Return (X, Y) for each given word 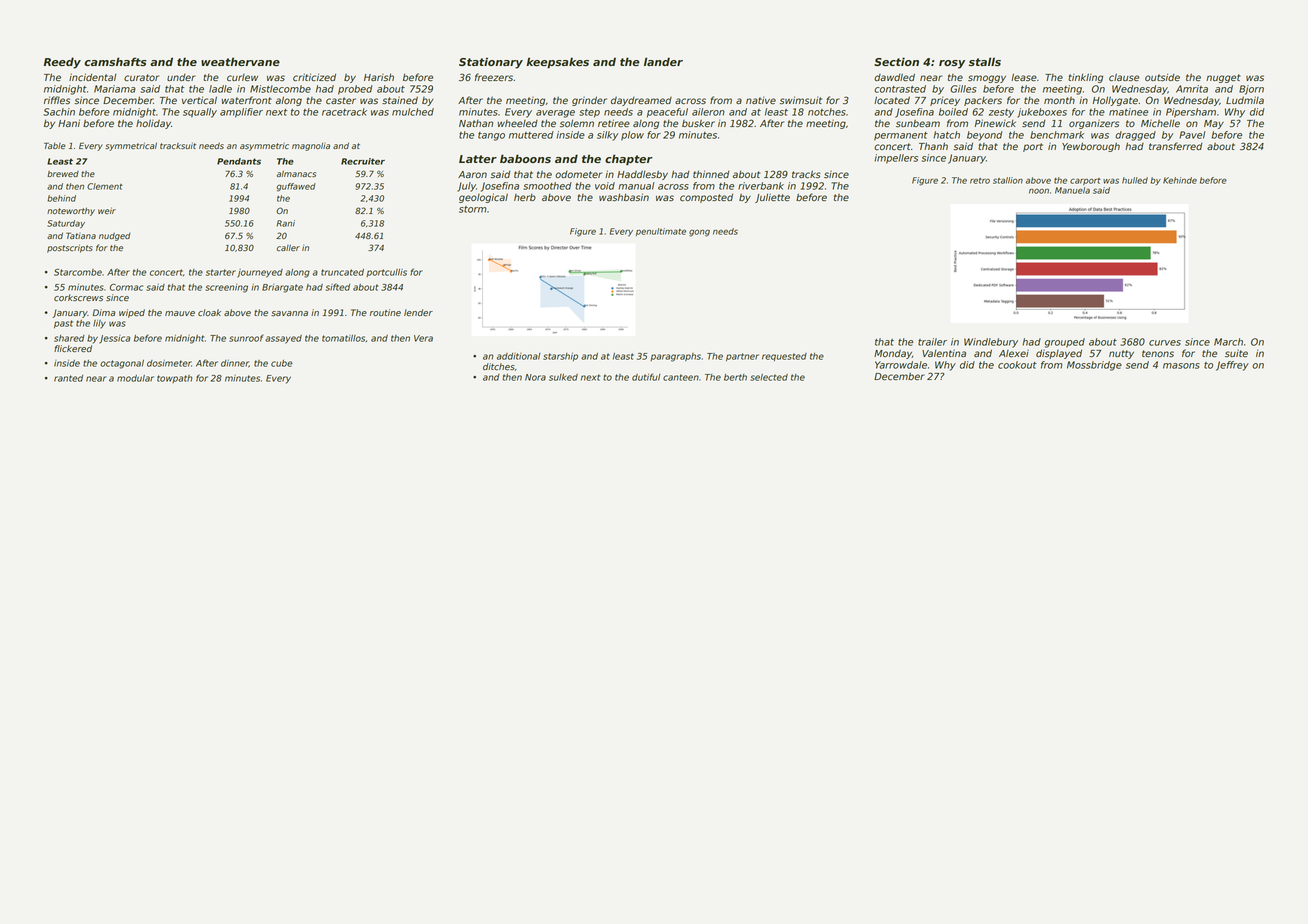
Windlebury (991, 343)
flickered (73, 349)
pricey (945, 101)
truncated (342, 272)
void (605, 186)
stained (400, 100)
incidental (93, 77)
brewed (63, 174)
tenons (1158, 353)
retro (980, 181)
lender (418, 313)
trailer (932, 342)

----

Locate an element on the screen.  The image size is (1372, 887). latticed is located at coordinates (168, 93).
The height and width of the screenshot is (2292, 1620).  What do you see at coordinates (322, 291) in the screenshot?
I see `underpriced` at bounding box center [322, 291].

----

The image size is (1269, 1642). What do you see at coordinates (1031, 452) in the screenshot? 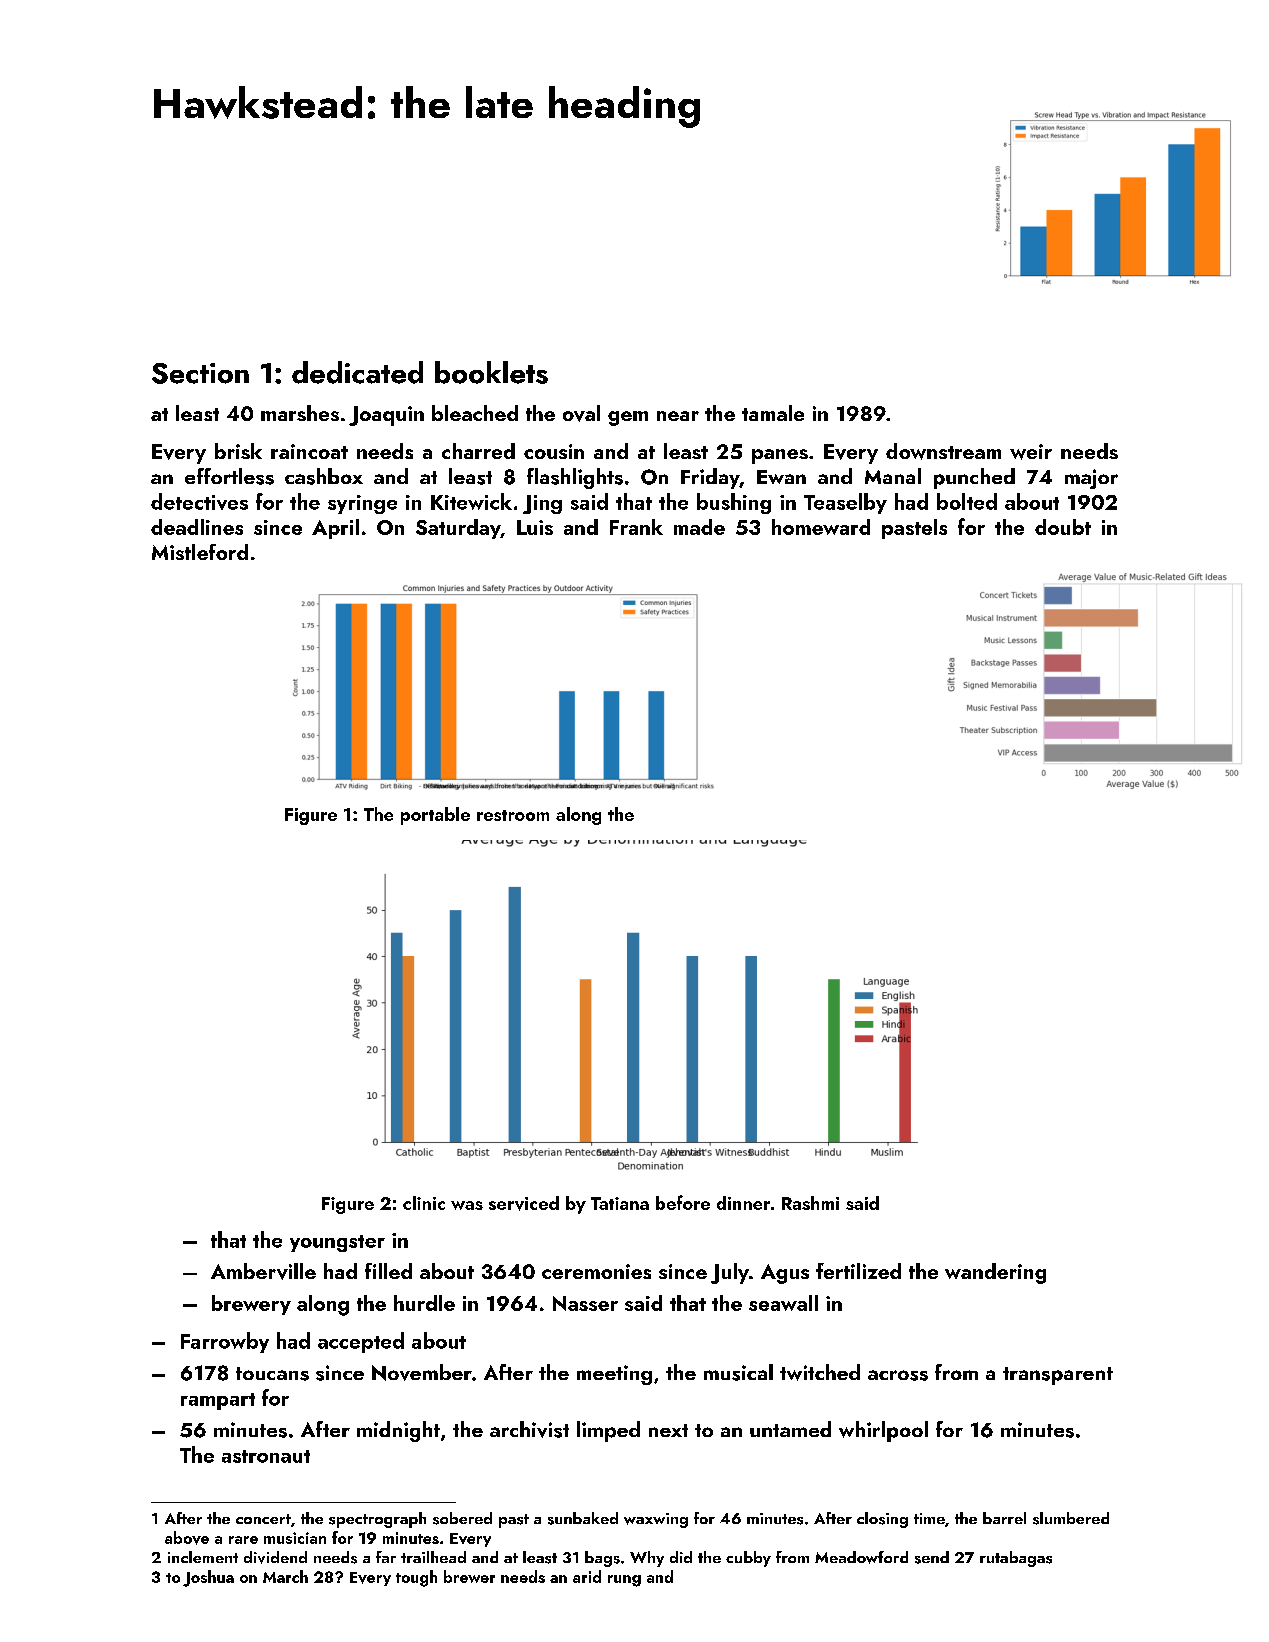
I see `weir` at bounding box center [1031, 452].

----

■ WHAT YOU SHOULD DO ■
Convert everything in the material from the line containing "Return (X, Y) for each given word" down to the line containing "trailer (932, 342)", both ends included, into a numbered list. Omit any blank lines and leave out the pictures.

■ SOLUTION TO THIS TASK ■
1. Return (X, Y) for each given word 
2. Windlebury (991, 343)
3. flickered (73, 349)
4. pricey (945, 101)
5. truncated (342, 272)
6. void (605, 186)
7. stained (400, 100)
8. incidental (93, 77)
9. brewed (63, 174)
10. tenons (1158, 353)
11. retro (980, 181)
12. lender (418, 313)
13. trailer (932, 342)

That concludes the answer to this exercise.